Difference listings:
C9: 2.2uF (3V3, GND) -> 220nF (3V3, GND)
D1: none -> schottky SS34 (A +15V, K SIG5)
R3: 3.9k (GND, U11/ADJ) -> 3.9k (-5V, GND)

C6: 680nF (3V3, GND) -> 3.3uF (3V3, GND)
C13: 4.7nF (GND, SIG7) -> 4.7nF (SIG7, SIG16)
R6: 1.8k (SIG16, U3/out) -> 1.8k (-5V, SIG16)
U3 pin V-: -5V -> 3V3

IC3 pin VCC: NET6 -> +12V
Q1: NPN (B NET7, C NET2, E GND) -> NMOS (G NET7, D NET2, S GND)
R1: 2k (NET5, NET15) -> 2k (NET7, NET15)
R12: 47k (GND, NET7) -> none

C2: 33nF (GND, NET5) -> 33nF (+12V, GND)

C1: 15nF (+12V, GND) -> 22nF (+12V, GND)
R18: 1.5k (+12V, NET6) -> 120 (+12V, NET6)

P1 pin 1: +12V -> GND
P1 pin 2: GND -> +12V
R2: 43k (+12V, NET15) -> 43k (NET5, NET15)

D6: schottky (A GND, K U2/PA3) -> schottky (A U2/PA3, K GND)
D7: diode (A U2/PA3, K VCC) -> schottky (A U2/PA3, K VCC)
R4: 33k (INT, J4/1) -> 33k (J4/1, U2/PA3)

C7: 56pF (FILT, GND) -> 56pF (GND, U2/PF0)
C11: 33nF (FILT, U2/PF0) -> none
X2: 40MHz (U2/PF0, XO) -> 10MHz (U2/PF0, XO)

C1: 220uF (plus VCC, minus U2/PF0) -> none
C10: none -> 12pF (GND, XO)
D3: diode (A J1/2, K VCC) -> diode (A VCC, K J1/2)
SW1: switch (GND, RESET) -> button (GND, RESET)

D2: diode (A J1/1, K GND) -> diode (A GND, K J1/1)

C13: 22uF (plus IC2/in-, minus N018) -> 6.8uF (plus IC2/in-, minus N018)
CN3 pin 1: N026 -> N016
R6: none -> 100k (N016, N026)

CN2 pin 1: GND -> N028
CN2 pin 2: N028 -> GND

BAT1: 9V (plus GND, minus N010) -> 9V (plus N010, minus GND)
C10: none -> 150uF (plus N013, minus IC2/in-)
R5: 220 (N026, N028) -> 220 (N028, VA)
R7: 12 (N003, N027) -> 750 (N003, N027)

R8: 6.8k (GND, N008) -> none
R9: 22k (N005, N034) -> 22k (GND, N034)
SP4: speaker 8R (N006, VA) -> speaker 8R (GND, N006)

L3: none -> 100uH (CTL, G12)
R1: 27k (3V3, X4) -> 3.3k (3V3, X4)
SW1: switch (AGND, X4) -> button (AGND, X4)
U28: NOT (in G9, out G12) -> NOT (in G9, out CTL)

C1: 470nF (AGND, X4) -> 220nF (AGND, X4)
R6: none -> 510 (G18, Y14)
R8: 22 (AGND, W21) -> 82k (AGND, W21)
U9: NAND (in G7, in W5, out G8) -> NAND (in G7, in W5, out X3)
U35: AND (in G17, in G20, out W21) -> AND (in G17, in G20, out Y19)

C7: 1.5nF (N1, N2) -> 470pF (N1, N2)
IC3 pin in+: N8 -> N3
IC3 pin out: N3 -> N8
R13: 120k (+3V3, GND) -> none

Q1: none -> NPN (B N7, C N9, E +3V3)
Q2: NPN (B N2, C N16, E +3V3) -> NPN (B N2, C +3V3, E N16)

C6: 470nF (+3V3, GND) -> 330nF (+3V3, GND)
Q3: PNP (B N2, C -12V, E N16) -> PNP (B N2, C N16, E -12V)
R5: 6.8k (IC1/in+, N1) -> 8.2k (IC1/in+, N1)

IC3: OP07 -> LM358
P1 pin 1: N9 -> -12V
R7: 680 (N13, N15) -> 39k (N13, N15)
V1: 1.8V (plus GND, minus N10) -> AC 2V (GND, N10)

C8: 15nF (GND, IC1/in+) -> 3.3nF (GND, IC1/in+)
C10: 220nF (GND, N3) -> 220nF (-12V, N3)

## Task item
Only the lines from the one containing "Q3: PNP (B N2, C" to the end of the records should be repeated, exactly as they appear.

## Solution for this task
Q3: PNP (B N2, C -12V, E N16) -> PNP (B N2, C N16, E -12V)
R5: 6.8k (IC1/in+, N1) -> 8.2k (IC1/in+, N1)

IC3: OP07 -> LM358
P1 pin 1: N9 -> -12V
R7: 680 (N13, N15) -> 39k (N13, N15)
V1: 1.8V (plus GND, minus N10) -> AC 2V (GND, N10)

C8: 15nF (GND, IC1/in+) -> 3.3nF (GND, IC1/in+)
C10: 220nF (GND, N3) -> 220nF (-12V, N3)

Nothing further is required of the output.